Task instructions -> Copy the data exactly from the line that contains "black soap dispenser: 3 -> 4" through the line that contains "white cylinder: 3 -> 4", keeping both end lines and leaving out everything else.

Data ->
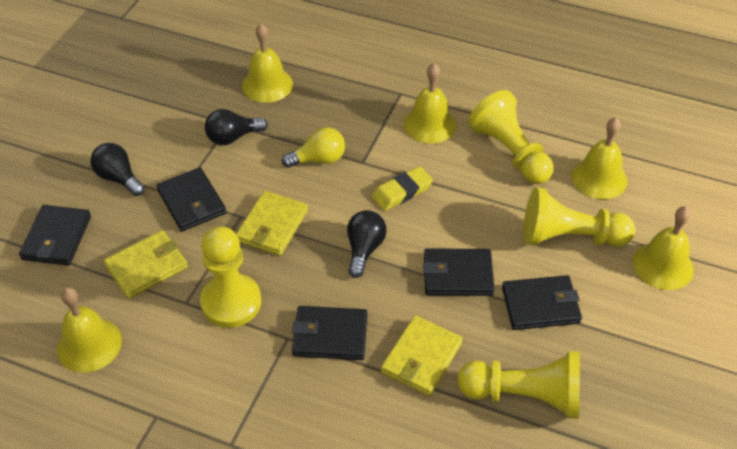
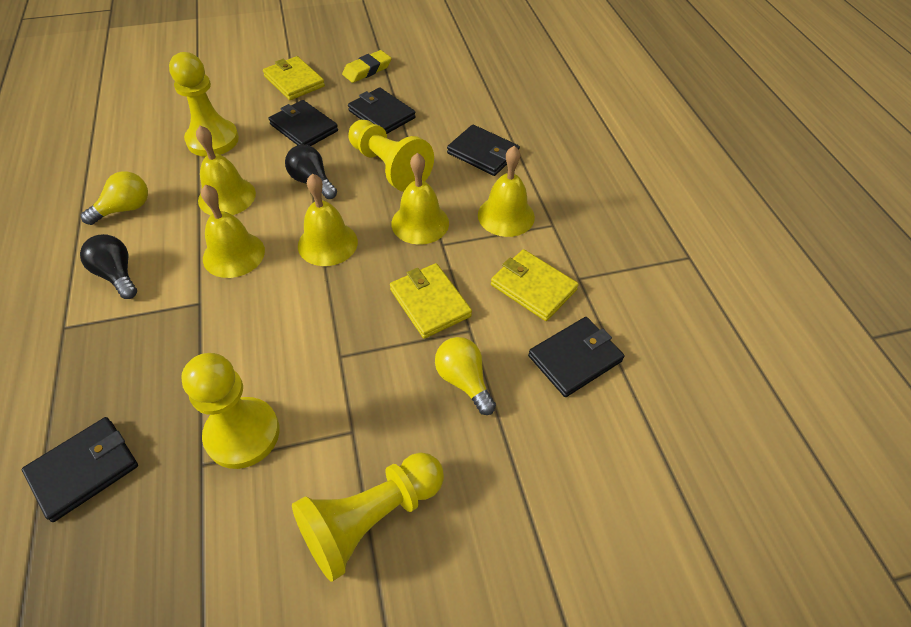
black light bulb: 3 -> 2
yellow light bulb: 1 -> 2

* * *

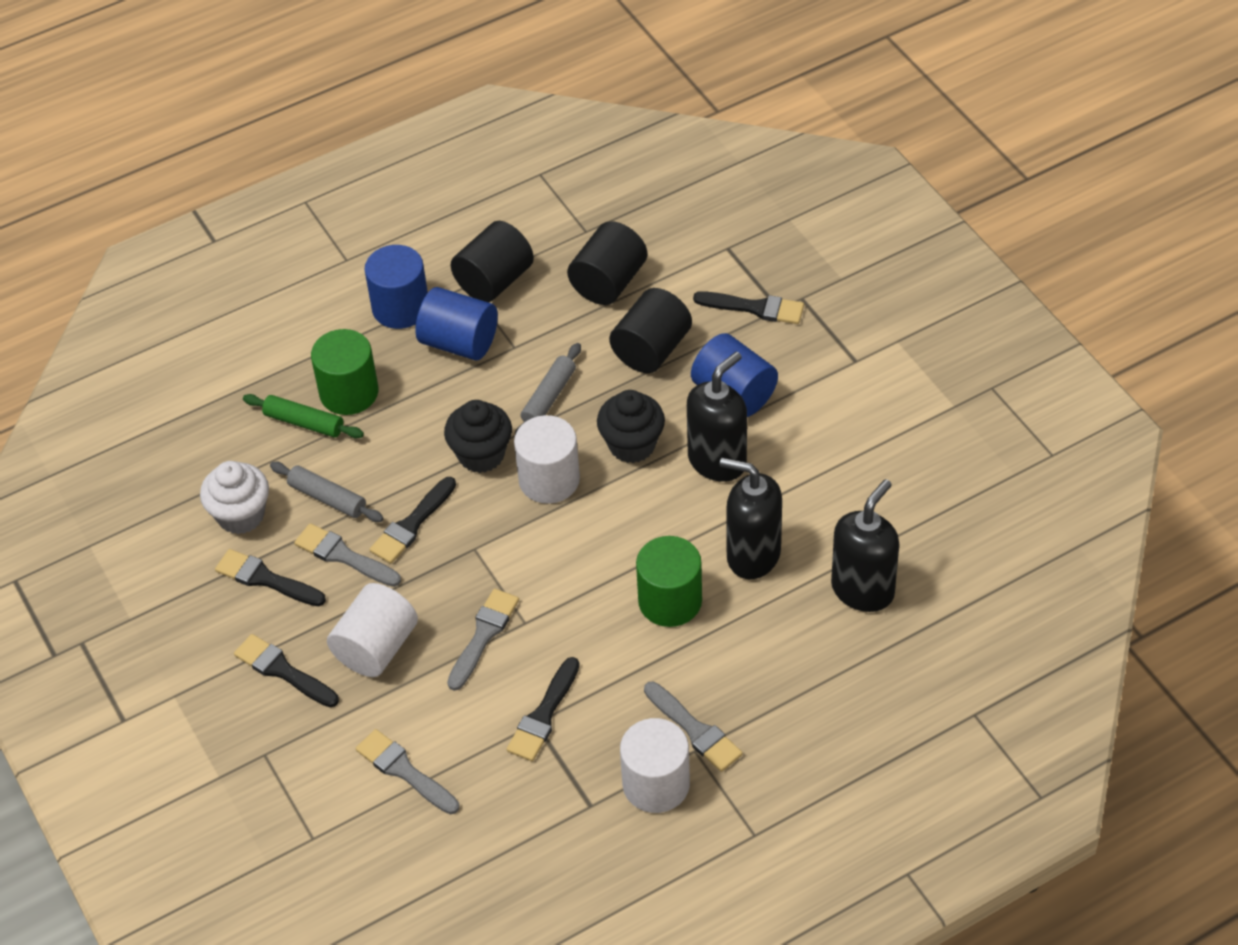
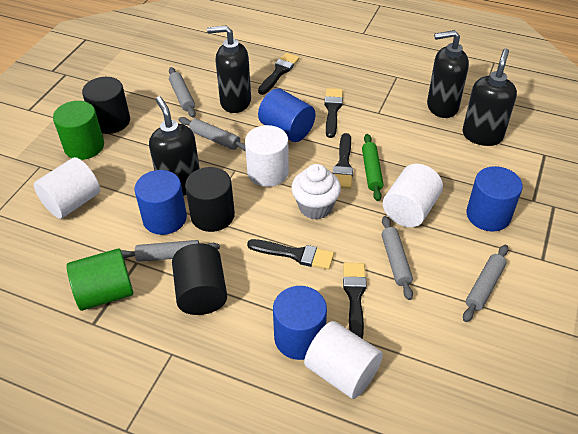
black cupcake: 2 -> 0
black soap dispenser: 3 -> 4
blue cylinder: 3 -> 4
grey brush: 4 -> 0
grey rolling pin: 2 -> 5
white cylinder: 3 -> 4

Reply to the exercise ->
black soap dispenser: 3 -> 4
blue cylinder: 3 -> 4
grey brush: 4 -> 0
grey rolling pin: 2 -> 5
white cylinder: 3 -> 4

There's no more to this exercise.